-- AIM OF THE TASK --
Make an exact copy of all the entries below, with the pictures left out.

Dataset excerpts
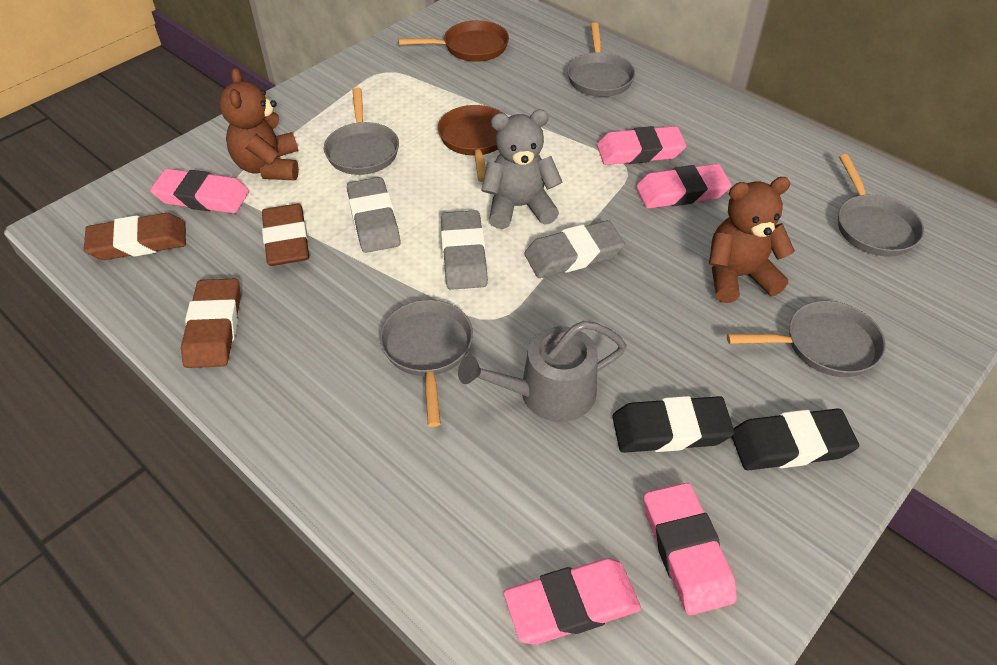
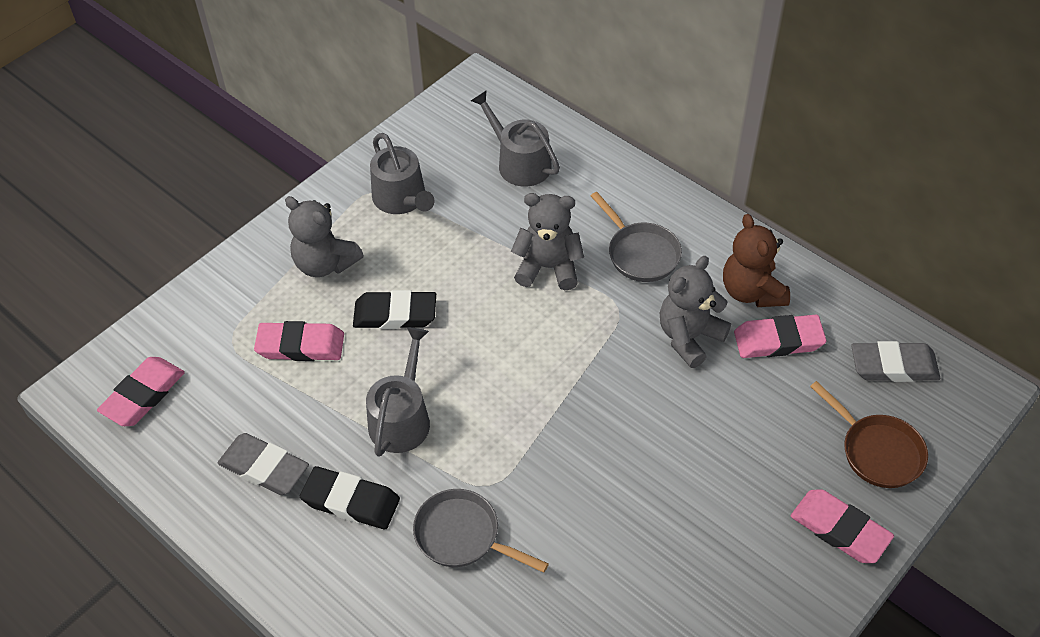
brown eraser: 3 -> 0
brown pan: 2 -> 1
brown teddy bear: 2 -> 1
grey eraser: 3 -> 2
grey pan: 5 -> 2
grey teddy bear: 1 -> 3
grey watering can: 1 -> 3
pink eraser: 5 -> 4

-- SOLUTION TO THIS EXERCISE --
brown eraser: 3 -> 0
brown pan: 2 -> 1
brown teddy bear: 2 -> 1
grey eraser: 3 -> 2
grey pan: 5 -> 2
grey teddy bear: 1 -> 3
grey watering can: 1 -> 3
pink eraser: 5 -> 4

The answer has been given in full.